*** Records shown
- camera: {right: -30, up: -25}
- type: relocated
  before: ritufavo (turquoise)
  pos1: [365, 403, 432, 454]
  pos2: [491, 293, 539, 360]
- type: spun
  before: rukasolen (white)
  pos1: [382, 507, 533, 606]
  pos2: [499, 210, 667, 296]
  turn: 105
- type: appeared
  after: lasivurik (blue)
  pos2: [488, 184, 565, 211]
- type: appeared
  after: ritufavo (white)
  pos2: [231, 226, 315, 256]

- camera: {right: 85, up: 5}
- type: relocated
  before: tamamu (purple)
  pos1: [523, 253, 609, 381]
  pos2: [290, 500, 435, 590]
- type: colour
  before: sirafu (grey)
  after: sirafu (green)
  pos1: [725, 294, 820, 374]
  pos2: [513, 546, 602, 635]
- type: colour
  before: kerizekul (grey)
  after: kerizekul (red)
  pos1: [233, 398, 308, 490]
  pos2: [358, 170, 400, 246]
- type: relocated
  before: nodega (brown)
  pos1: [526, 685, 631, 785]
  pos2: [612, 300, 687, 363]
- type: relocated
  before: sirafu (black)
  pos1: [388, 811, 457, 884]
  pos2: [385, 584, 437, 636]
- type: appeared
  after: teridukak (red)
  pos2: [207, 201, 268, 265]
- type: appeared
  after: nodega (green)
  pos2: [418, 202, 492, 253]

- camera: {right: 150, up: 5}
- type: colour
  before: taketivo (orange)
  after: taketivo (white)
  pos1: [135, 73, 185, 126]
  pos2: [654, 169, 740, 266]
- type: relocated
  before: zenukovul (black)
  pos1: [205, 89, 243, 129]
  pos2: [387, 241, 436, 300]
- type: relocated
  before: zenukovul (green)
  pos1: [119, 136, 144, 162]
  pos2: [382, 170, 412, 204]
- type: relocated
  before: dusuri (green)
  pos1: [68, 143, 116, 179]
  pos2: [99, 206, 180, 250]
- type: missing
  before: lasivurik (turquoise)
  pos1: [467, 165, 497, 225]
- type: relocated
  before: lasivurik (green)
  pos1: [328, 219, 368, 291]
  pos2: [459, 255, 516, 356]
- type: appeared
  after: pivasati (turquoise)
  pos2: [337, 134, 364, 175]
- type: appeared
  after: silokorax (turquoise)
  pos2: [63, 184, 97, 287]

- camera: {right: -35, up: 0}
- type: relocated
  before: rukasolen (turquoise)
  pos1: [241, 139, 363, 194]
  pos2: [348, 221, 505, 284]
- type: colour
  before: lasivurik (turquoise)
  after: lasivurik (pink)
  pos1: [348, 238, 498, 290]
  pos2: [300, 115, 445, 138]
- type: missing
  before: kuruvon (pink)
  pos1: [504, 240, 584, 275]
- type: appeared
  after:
******
Set down no line except those from the one with "after: lasivurik (blue)" to the last line of the data, inclusive, each exactly as written.

  after: lasivurik (blue)
  pos2: [488, 184, 565, 211]
- type: appeared
  after: ritufavo (white)
  pos2: [231, 226, 315, 256]

- camera: {right: 85, up: 5}
- type: relocated
  before: tamamu (purple)
  pos1: [523, 253, 609, 381]
  pos2: [290, 500, 435, 590]
- type: colour
  before: sirafu (grey)
  after: sirafu (green)
  pos1: [725, 294, 820, 374]
  pos2: [513, 546, 602, 635]
- type: colour
  before: kerizekul (grey)
  after: kerizekul (red)
  pos1: [233, 398, 308, 490]
  pos2: [358, 170, 400, 246]
- type: relocated
  before: nodega (brown)
  pos1: [526, 685, 631, 785]
  pos2: [612, 300, 687, 363]
- type: relocated
  before: sirafu (black)
  pos1: [388, 811, 457, 884]
  pos2: [385, 584, 437, 636]
- type: appeared
  after: teridukak (red)
  pos2: [207, 201, 268, 265]
- type: appeared
  after: nodega (green)
  pos2: [418, 202, 492, 253]

- camera: {right: 150, up: 5}
- type: colour
  before: taketivo (orange)
  after: taketivo (white)
  pos1: [135, 73, 185, 126]
  pos2: [654, 169, 740, 266]
- type: relocated
  before: zenukovul (black)
  pos1: [205, 89, 243, 129]
  pos2: [387, 241, 436, 300]
- type: relocated
  before: zenukovul (green)
  pos1: [119, 136, 144, 162]
  pos2: [382, 170, 412, 204]
- type: relocated
  before: dusuri (green)
  pos1: [68, 143, 116, 179]
  pos2: [99, 206, 180, 250]
- type: missing
  before: lasivurik (turquoise)
  pos1: [467, 165, 497, 225]
- type: relocated
  before: lasivurik (green)
  pos1: [328, 219, 368, 291]
  pos2: [459, 255, 516, 356]
- type: appeared
  after: pivasati (turquoise)
  pos2: [337, 134, 364, 175]
- type: appeared
  after: silokorax (turquoise)
  pos2: [63, 184, 97, 287]

- camera: {right: -35, up: 0}
- type: relocated
  before: rukasolen (turquoise)
  pos1: [241, 139, 363, 194]
  pos2: [348, 221, 505, 284]
- type: colour
  before: lasivurik (turquoise)
  after: lasivurik (pink)
  pos1: [348, 238, 498, 290]
  pos2: [300, 115, 445, 138]
- type: missing
  before: kuruvon (pink)
  pos1: [504, 240, 584, 275]
- type: appeared
  after:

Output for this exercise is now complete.